DATA SECTION
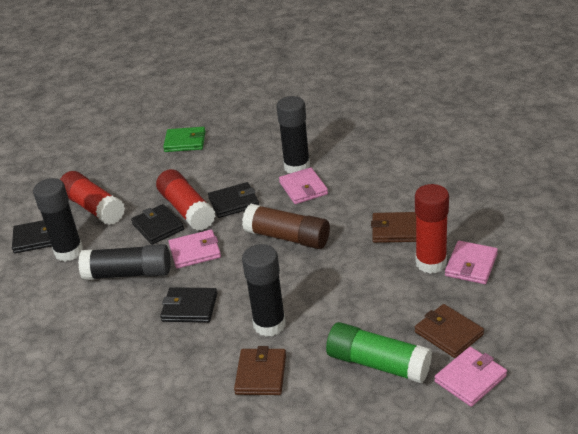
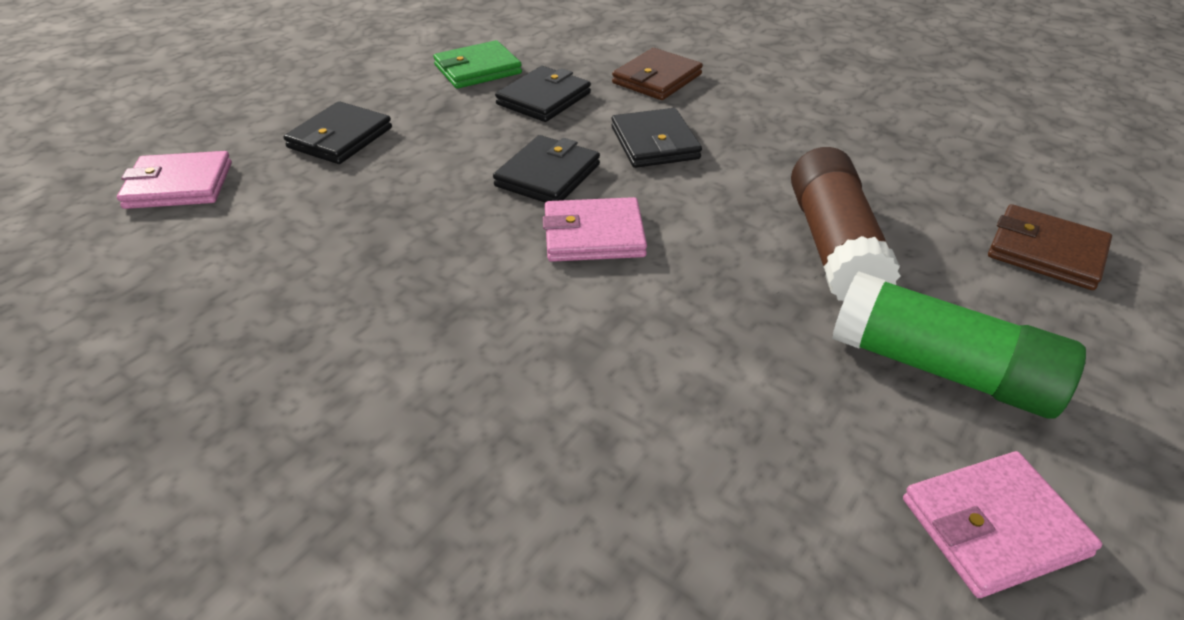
black glue stick: 4 -> 0
brown wallet: 3 -> 2
pink wallet: 4 -> 3
red glue stick: 3 -> 0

TASK TO CARRY OUT
Write out the whole listing above exactly; do not include the pictures.

TASK SOLUTION
black glue stick: 4 -> 0
brown wallet: 3 -> 2
pink wallet: 4 -> 3
red glue stick: 3 -> 0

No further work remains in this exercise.